→ **Assignment**: Write out all the entries word for word and omit any pictures.

→ **Materials provided**:
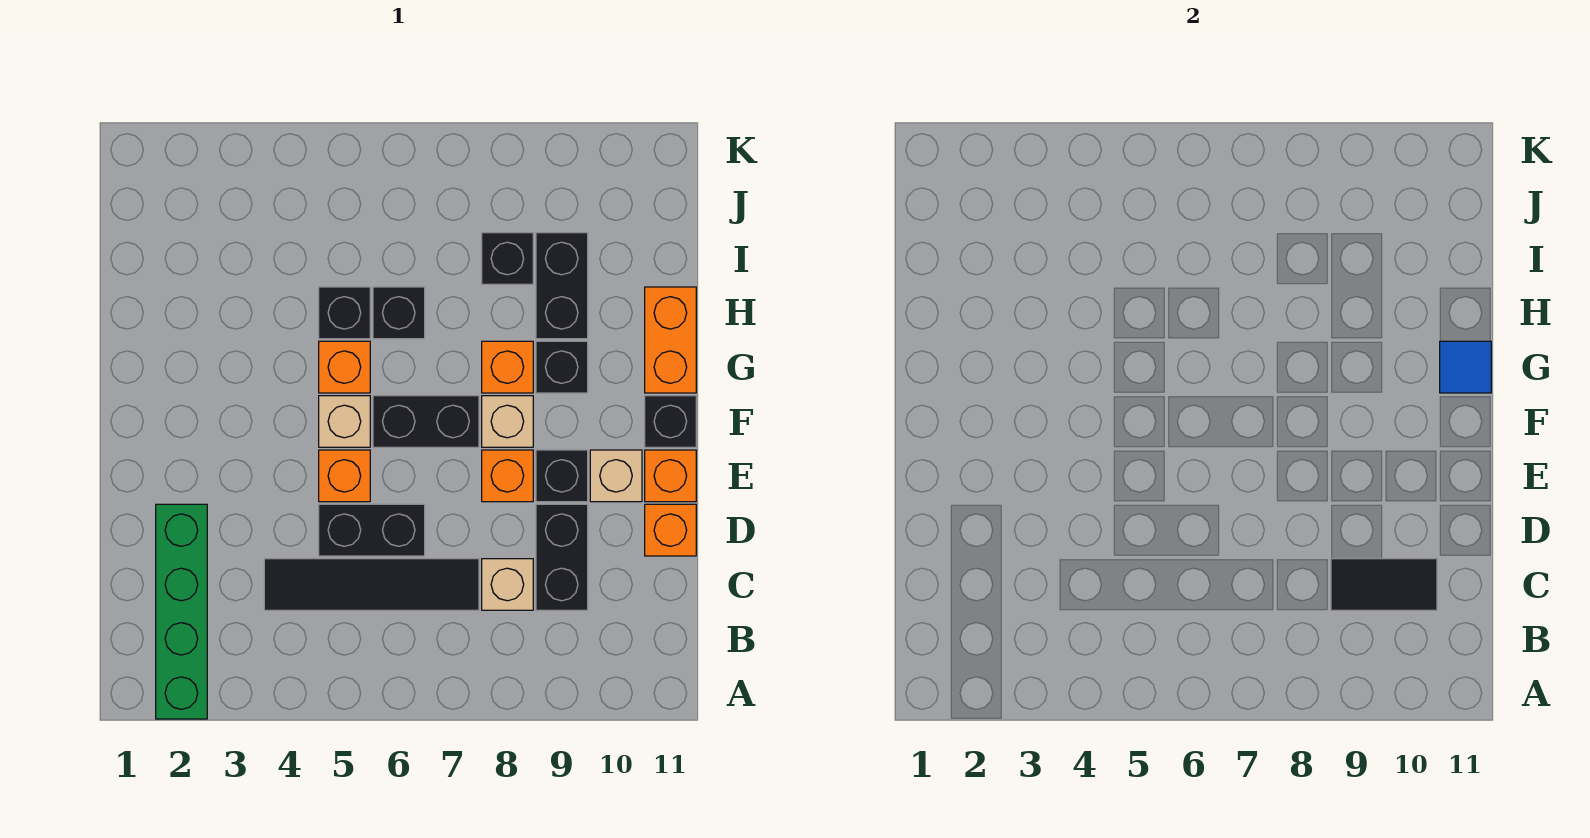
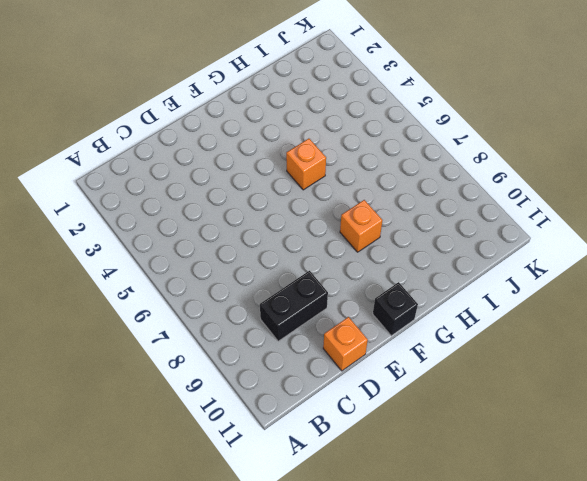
none -> green brick A2:D2 level 1
none -> black tile C4:C7 level 1
none -> tan brick C8 level 1

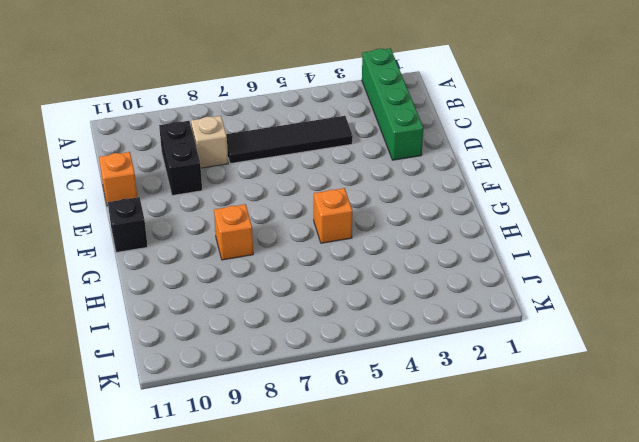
none -> black brick D5:D6 level 1
none -> orange brick E5 level 1
none -> orange brick E8 level 1

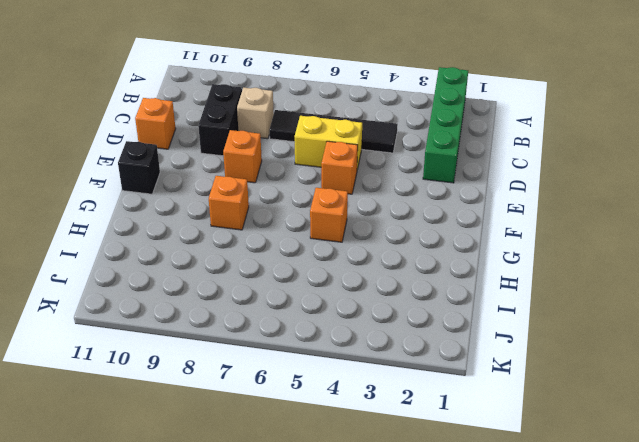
yellow brick D5:D6 level 1 -> black brick D5:D6 level 1
none -> black brick E9 level 1
none -> tan brick E10 level 1
none -> orange brick E11 level 1

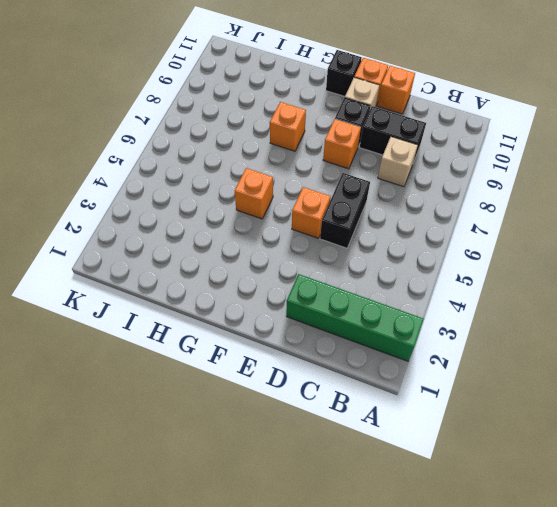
none -> black tile C4:C7 level 1
none -> tan brick F5 level 1
none -> black brick F6:F7 level 1

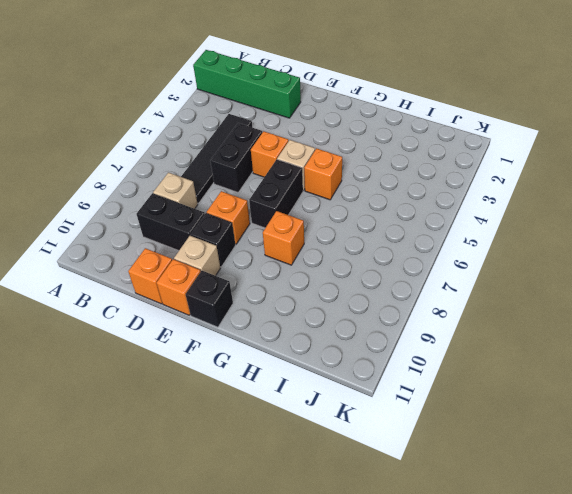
none -> tan brick F8 level 1
none -> black brick G9 level 1
none -> orange brick G11:H11 level 1

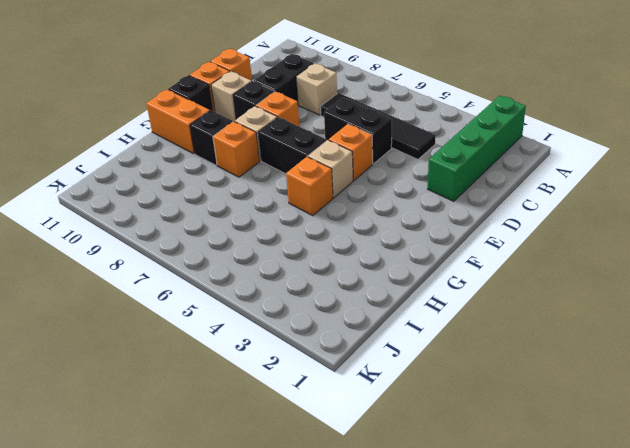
orange brick G10:G11 level 1 -> orange brick G11:H11 level 1
none -> black brick H5 level 1
none -> black brick H6 level 1
none -> black brick H9:I9 level 1

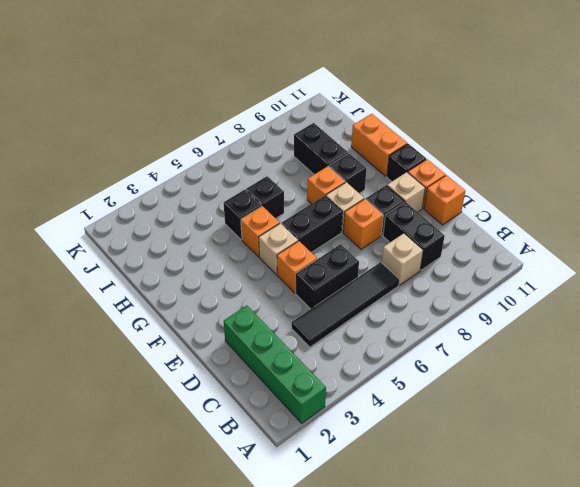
none -> black brick I8 level 1
none -> black tile C9:C10 level 2
none -> blue tile G11 level 2

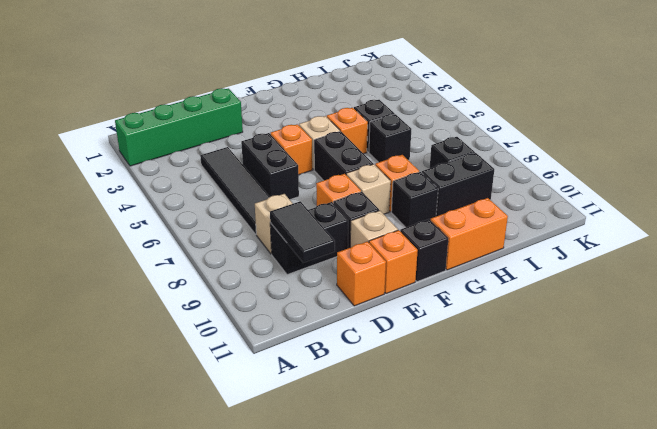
none -> blue tile G11 level 2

→ **Answer to this problem**:
none -> green brick A2:D2 level 1
none -> black tile C4:C7 level 1
none -> tan brick C8 level 1

none -> black brick D5:D6 level 1
none -> orange brick E5 level 1
none -> orange brick E8 level 1

yellow brick D5:D6 level 1 -> black brick D5:D6 level 1
none -> black brick E9 level 1
none -> tan brick E10 level 1
none -> orange brick E11 level 1

none -> black tile C4:C7 level 1
none -> tan brick F5 level 1
none -> black brick F6:F7 level 1

none -> tan brick F8 level 1
none -> black brick G9 level 1
none -> orange brick G11:H11 level 1

orange brick G10:G11 level 1 -> orange brick G11:H11 level 1
none -> black brick H5 level 1
none -> black brick H6 level 1
none -> black brick H9:I9 level 1

none -> black brick I8 level 1
none -> black tile C9:C10 level 2
none -> blue tile G11 level 2

none -> blue tile G11 level 2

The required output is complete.